*Work task:*
For the data that follows, report how many lines contain the word "switch", and nothing else.

*Data entries:*
_ _ _

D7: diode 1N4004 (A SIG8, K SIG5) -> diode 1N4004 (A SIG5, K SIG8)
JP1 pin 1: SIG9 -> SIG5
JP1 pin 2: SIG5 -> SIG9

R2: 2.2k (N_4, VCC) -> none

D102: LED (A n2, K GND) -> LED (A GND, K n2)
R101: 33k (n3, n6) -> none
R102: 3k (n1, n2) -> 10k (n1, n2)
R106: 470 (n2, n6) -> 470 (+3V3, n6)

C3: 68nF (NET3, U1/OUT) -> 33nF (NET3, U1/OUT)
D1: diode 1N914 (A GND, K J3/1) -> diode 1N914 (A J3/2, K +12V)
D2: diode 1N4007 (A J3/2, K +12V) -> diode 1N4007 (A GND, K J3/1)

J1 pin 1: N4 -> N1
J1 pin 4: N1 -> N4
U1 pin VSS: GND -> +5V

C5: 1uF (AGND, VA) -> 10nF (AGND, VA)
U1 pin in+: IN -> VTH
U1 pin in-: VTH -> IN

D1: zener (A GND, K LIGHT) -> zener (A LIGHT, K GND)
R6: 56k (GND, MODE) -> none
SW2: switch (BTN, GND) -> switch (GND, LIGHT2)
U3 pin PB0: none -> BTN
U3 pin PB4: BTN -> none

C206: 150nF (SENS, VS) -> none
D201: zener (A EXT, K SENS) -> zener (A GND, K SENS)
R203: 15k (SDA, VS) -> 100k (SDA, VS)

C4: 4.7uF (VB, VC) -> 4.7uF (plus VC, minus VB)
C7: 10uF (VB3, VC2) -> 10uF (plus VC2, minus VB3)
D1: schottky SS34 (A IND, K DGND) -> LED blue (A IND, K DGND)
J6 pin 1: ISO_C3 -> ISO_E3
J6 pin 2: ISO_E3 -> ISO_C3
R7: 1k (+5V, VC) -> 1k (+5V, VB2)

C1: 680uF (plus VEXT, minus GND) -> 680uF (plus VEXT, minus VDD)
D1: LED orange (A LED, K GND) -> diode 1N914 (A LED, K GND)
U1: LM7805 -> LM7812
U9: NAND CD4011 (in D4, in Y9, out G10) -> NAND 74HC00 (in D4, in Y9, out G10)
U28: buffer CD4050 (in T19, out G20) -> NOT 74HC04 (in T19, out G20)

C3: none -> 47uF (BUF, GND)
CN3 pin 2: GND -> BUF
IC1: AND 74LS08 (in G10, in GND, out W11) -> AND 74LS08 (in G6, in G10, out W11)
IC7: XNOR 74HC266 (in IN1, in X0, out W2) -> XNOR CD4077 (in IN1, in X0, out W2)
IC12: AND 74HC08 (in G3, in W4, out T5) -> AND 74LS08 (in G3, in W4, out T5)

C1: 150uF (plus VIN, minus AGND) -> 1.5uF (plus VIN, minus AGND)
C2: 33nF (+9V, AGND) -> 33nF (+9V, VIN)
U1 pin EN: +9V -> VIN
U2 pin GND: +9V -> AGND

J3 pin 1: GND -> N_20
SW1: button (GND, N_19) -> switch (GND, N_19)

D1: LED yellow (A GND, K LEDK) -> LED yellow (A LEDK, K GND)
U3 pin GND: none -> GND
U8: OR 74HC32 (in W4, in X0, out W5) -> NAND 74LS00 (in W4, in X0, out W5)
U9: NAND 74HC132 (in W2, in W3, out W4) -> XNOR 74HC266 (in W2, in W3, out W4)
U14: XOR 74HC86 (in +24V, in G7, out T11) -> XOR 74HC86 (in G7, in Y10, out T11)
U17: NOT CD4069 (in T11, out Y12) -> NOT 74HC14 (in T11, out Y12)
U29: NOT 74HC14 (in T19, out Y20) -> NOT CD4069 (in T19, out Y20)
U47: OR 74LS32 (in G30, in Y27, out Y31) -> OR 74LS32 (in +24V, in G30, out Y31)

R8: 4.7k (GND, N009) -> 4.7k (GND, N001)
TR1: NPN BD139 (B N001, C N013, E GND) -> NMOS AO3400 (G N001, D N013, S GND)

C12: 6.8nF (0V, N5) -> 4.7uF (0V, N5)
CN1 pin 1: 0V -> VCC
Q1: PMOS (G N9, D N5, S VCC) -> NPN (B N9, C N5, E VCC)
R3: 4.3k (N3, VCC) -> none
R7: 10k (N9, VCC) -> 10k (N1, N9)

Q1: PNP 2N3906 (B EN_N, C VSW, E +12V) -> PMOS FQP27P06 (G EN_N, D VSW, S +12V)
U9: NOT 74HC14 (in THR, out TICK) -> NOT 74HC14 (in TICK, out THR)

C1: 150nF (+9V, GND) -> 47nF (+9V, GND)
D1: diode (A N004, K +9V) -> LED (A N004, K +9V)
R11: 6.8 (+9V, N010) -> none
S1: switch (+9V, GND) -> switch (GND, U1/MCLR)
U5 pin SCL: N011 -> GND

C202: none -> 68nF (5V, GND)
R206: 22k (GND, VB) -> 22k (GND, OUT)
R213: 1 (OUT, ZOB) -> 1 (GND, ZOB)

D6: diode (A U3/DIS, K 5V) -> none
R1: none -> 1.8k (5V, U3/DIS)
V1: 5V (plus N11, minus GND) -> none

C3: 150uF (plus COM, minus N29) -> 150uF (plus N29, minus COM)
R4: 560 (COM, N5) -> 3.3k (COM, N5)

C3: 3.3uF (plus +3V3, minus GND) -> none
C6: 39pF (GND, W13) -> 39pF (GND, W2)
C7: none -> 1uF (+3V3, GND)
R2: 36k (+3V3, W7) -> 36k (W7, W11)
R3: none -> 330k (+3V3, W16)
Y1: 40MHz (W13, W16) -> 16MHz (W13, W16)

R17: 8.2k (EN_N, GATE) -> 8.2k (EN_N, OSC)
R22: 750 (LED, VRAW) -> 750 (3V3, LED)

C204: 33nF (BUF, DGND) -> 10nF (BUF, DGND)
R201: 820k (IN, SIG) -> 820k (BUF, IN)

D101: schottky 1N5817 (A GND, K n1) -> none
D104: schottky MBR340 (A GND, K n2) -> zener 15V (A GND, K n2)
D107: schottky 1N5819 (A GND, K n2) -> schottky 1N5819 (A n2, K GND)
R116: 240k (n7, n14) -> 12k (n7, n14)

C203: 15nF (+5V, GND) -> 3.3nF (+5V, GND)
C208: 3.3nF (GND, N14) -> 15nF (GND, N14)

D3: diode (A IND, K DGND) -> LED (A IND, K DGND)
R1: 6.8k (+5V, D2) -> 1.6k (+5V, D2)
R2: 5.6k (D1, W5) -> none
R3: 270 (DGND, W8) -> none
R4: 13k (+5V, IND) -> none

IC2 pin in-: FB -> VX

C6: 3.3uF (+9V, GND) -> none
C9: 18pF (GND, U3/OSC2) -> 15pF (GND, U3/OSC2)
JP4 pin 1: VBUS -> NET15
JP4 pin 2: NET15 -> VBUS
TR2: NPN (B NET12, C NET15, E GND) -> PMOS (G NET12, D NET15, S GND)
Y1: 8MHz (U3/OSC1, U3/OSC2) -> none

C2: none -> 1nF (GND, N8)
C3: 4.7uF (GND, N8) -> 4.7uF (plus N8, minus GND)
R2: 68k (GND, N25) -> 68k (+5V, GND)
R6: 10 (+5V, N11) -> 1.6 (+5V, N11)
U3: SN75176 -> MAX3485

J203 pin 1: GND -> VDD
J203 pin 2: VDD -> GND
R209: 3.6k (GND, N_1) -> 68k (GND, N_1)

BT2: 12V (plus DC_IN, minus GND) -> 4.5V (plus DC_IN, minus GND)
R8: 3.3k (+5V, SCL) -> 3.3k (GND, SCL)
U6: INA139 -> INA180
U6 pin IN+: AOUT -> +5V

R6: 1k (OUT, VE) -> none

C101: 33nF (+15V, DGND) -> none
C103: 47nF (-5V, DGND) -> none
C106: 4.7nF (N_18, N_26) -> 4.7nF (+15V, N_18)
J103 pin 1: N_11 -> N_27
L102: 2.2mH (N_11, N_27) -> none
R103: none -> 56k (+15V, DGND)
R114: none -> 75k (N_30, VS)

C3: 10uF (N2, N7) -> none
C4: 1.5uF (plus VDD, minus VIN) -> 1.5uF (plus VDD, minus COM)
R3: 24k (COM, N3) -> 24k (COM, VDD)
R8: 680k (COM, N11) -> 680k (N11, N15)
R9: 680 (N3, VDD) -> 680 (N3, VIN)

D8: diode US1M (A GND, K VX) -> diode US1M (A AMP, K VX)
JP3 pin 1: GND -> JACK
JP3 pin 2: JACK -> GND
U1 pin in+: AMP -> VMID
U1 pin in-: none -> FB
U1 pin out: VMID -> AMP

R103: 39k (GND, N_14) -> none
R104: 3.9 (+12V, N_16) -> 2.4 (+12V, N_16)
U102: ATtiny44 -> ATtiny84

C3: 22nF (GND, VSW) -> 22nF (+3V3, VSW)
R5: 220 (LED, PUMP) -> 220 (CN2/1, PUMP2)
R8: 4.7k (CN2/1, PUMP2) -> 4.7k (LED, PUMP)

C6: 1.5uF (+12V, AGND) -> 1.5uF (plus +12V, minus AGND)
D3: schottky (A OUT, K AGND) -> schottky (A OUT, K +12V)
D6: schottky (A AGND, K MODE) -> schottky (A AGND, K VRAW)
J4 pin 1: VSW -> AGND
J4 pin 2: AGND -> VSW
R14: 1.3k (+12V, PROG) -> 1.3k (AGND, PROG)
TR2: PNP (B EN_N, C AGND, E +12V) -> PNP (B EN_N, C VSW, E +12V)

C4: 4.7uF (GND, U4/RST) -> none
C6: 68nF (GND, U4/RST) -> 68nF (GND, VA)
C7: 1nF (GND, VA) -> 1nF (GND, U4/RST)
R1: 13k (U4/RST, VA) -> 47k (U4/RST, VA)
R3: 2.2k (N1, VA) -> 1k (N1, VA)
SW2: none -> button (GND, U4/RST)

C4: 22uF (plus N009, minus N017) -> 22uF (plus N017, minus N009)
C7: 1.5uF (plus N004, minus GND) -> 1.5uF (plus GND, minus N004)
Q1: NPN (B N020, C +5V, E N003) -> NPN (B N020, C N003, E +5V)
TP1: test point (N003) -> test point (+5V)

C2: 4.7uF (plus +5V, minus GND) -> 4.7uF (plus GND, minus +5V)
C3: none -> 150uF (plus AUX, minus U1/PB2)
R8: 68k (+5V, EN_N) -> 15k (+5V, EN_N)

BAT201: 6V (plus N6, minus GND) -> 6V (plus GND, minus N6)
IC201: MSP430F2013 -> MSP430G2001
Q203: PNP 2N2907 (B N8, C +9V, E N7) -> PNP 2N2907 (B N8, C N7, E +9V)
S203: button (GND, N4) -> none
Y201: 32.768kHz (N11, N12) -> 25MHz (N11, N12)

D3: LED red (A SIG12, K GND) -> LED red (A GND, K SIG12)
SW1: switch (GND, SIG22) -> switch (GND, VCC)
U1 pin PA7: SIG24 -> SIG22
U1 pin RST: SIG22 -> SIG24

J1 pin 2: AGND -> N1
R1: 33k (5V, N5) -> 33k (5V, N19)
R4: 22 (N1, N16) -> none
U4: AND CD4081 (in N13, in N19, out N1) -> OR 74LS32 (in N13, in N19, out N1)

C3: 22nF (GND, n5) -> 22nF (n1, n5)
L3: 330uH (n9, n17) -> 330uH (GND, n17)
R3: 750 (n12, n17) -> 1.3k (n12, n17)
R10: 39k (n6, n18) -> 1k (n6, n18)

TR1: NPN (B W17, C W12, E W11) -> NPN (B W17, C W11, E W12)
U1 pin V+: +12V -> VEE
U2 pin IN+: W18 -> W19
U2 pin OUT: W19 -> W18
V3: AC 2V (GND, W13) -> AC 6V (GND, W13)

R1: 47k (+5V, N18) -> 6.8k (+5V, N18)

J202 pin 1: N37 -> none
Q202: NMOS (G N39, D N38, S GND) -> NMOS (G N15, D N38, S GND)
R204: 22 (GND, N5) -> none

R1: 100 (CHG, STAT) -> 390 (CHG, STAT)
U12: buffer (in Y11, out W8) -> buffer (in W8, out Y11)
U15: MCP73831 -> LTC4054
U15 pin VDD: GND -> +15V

_ _ _

*Answer section:*
4